Reproduce every row below word for word, with no changes.

Information given:
Start

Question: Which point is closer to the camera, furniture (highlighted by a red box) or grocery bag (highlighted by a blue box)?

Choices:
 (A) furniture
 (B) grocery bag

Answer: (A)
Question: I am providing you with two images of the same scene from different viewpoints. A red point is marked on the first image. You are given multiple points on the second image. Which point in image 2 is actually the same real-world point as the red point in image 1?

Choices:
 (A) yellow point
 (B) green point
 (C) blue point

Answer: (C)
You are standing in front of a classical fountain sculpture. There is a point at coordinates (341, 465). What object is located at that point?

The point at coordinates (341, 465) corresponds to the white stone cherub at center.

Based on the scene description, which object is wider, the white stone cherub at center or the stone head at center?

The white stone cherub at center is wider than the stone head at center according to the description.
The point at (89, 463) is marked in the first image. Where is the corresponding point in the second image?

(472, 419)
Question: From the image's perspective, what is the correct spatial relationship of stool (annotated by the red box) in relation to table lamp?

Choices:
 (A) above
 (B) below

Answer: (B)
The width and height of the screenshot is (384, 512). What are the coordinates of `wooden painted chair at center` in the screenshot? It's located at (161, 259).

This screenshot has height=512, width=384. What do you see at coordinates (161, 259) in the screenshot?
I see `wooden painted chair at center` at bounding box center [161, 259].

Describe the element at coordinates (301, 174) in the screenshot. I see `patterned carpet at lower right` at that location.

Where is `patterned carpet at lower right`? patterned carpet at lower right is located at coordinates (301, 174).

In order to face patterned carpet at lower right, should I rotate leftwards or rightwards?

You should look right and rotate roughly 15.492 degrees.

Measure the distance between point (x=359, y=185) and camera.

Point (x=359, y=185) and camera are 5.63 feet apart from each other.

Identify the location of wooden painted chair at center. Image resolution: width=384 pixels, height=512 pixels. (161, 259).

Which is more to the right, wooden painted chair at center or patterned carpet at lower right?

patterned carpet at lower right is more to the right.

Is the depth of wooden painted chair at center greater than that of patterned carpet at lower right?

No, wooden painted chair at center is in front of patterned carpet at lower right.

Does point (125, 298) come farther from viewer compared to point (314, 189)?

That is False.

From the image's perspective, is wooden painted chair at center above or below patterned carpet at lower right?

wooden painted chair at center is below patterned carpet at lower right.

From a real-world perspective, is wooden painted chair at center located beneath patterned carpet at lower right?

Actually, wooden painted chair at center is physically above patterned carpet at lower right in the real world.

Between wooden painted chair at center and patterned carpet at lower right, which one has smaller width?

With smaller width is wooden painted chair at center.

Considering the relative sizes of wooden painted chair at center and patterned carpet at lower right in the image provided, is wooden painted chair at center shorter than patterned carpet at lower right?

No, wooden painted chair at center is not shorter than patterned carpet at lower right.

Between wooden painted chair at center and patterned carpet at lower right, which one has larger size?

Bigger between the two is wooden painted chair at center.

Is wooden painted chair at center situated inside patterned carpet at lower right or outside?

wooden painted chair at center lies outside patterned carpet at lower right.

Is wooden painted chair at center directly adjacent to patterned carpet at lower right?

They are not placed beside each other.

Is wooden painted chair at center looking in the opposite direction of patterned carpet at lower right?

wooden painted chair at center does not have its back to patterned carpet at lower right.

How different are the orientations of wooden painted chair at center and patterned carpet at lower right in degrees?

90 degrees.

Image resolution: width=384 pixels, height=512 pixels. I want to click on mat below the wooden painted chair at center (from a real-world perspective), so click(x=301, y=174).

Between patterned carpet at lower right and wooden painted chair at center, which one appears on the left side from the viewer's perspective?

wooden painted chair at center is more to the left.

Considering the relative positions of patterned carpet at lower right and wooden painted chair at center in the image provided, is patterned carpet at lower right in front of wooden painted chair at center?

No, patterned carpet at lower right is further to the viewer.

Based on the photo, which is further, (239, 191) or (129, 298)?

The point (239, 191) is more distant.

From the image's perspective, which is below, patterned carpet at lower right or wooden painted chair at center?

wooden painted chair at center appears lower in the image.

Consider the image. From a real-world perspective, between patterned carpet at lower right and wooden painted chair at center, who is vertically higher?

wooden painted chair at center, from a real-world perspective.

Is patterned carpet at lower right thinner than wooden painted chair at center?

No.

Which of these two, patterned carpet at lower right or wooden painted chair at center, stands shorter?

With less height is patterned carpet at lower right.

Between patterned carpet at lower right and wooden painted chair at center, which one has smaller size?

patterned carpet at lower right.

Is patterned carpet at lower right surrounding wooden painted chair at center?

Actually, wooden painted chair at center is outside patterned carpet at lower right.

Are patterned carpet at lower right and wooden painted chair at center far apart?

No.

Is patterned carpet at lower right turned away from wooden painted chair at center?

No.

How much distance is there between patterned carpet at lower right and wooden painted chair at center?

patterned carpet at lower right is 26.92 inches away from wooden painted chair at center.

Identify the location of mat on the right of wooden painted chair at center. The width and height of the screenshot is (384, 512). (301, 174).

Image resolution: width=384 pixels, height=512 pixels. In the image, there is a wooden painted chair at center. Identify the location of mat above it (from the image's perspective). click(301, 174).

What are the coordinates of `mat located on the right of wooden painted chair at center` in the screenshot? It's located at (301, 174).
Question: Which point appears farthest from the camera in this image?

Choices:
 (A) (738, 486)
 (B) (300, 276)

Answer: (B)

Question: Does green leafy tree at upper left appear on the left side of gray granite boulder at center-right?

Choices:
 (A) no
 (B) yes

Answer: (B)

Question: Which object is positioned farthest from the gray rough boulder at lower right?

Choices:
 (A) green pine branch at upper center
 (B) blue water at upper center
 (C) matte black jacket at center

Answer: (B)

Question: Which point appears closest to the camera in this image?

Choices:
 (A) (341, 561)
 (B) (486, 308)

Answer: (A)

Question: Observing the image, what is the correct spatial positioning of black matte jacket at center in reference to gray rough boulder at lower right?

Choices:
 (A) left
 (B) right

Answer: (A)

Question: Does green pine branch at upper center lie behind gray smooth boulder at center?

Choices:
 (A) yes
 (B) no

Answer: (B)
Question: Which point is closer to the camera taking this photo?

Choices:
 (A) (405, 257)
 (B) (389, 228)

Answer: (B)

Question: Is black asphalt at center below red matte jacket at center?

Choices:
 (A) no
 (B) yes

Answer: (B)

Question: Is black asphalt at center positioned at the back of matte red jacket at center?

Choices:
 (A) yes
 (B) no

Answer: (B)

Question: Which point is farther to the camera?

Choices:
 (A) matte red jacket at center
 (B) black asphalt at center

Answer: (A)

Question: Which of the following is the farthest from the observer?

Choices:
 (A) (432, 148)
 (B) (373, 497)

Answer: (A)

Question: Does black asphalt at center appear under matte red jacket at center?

End

Result of the exercise:
Question: Which point is closer to the camera, furniture (highlighted by a red box) or grocery bag (highlighted by a blue box)?

Choices:
 (A) furniture
 (B) grocery bag

Answer: (A)
Question: I am providing you with two images of the same scene from different viewpoints. A red point is marked on the first image. You are given multiple points on the second image. Which point in image 2 is actually the same real-world point as the red point in image 1?

Choices:
 (A) yellow point
 (B) green point
 (C) blue point

Answer: (C)
You are standing in front of a classical fountain sculpture. There is a point at coordinates (341, 465). What object is located at that point?

The point at coordinates (341, 465) corresponds to the white stone cherub at center.

Based on the scene description, which object is wider, the white stone cherub at center or the stone head at center?

The white stone cherub at center is wider than the stone head at center according to the description.
The point at (89, 463) is marked in the first image. Where is the corresponding point in the second image?

(472, 419)
Question: From the image's perspective, what is the correct spatial relationship of stool (annotated by the red box) in relation to table lamp?

Choices:
 (A) above
 (B) below

Answer: (B)
The width and height of the screenshot is (384, 512). What are the coordinates of `wooden painted chair at center` in the screenshot? It's located at (161, 259).

This screenshot has height=512, width=384. What do you see at coordinates (161, 259) in the screenshot?
I see `wooden painted chair at center` at bounding box center [161, 259].

Describe the element at coordinates (301, 174) in the screenshot. I see `patterned carpet at lower right` at that location.

Where is `patterned carpet at lower right`? patterned carpet at lower right is located at coordinates (301, 174).

In order to face patterned carpet at lower right, should I rotate leftwards or rightwards?

You should look right and rotate roughly 15.492 degrees.

Measure the distance between point (x=359, y=185) and camera.

Point (x=359, y=185) and camera are 5.63 feet apart from each other.

Identify the location of wooden painted chair at center. Image resolution: width=384 pixels, height=512 pixels. (161, 259).

Which is more to the right, wooden painted chair at center or patterned carpet at lower right?

patterned carpet at lower right is more to the right.

Is the depth of wooden painted chair at center greater than that of patterned carpet at lower right?

No, wooden painted chair at center is in front of patterned carpet at lower right.

Does point (125, 298) come farther from viewer compared to point (314, 189)?

That is False.

From the image's perspective, is wooden painted chair at center above or below patterned carpet at lower right?

wooden painted chair at center is below patterned carpet at lower right.

From a real-world perspective, is wooden painted chair at center located beneath patterned carpet at lower right?

Actually, wooden painted chair at center is physically above patterned carpet at lower right in the real world.

Between wooden painted chair at center and patterned carpet at lower right, which one has smaller width?

With smaller width is wooden painted chair at center.

Considering the relative sizes of wooden painted chair at center and patterned carpet at lower right in the image provided, is wooden painted chair at center shorter than patterned carpet at lower right?

No, wooden painted chair at center is not shorter than patterned carpet at lower right.

Between wooden painted chair at center and patterned carpet at lower right, which one has larger size?

Bigger between the two is wooden painted chair at center.

Is wooden painted chair at center situated inside patterned carpet at lower right or outside?

wooden painted chair at center lies outside patterned carpet at lower right.

Is wooden painted chair at center directly adjacent to patterned carpet at lower right?

They are not placed beside each other.

Is wooden painted chair at center looking in the opposite direction of patterned carpet at lower right?

wooden painted chair at center does not have its back to patterned carpet at lower right.

How different are the orientations of wooden painted chair at center and patterned carpet at lower right in degrees?

90 degrees.

Image resolution: width=384 pixels, height=512 pixels. I want to click on mat below the wooden painted chair at center (from a real-world perspective), so click(x=301, y=174).

Between patterned carpet at lower right and wooden painted chair at center, which one appears on the left side from the viewer's perspective?

wooden painted chair at center is more to the left.

Considering the relative positions of patterned carpet at lower right and wooden painted chair at center in the image provided, is patterned carpet at lower right in front of wooden painted chair at center?

No, patterned carpet at lower right is further to the viewer.

Based on the photo, which is further, (239, 191) or (129, 298)?

The point (239, 191) is more distant.

From the image's perspective, which is below, patterned carpet at lower right or wooden painted chair at center?

wooden painted chair at center appears lower in the image.

Consider the image. From a real-world perspective, between patterned carpet at lower right and wooden painted chair at center, who is vertically higher?

wooden painted chair at center, from a real-world perspective.

Is patterned carpet at lower right thinner than wooden painted chair at center?

No.

Which of these two, patterned carpet at lower right or wooden painted chair at center, stands shorter?

With less height is patterned carpet at lower right.

Between patterned carpet at lower right and wooden painted chair at center, which one has smaller size?

patterned carpet at lower right.

Is patterned carpet at lower right surrounding wooden painted chair at center?

Actually, wooden painted chair at center is outside patterned carpet at lower right.

Are patterned carpet at lower right and wooden painted chair at center far apart?

No.

Is patterned carpet at lower right turned away from wooden painted chair at center?

No.

How much distance is there between patterned carpet at lower right and wooden painted chair at center?

patterned carpet at lower right is 26.92 inches away from wooden painted chair at center.

Identify the location of mat on the right of wooden painted chair at center. The width and height of the screenshot is (384, 512). (301, 174).

Image resolution: width=384 pixels, height=512 pixels. In the image, there is a wooden painted chair at center. Identify the location of mat above it (from the image's perspective). click(301, 174).

What are the coordinates of `mat located on the right of wooden painted chair at center` in the screenshot? It's located at (301, 174).
Question: Which point appears farthest from the camera in this image?

Choices:
 (A) (738, 486)
 (B) (300, 276)

Answer: (B)

Question: Does green leafy tree at upper left appear on the left side of gray granite boulder at center-right?

Choices:
 (A) no
 (B) yes

Answer: (B)

Question: Which object is positioned farthest from the gray rough boulder at lower right?

Choices:
 (A) green pine branch at upper center
 (B) blue water at upper center
 (C) matte black jacket at center

Answer: (B)

Question: Which point appears closest to the camera in this image?

Choices:
 (A) (341, 561)
 (B) (486, 308)

Answer: (A)

Question: Observing the image, what is the correct spatial positioning of black matte jacket at center in reference to gray rough boulder at lower right?

Choices:
 (A) left
 (B) right

Answer: (A)

Question: Does green pine branch at upper center lie behind gray smooth boulder at center?

Choices:
 (A) yes
 (B) no

Answer: (B)
Question: Which point is closer to the camera taking this photo?

Choices:
 (A) (405, 257)
 (B) (389, 228)

Answer: (B)

Question: Is black asphalt at center below red matte jacket at center?

Choices:
 (A) no
 (B) yes

Answer: (B)

Question: Is black asphalt at center positioned at the back of matte red jacket at center?

Choices:
 (A) yes
 (B) no

Answer: (B)

Question: Which point is farther to the camera?

Choices:
 (A) matte red jacket at center
 (B) black asphalt at center

Answer: (A)

Question: Which of the following is the farthest from the observer?

Choices:
 (A) (432, 148)
 (B) (373, 497)

Answer: (A)

Question: Does black asphalt at center appear under matte red jacket at center?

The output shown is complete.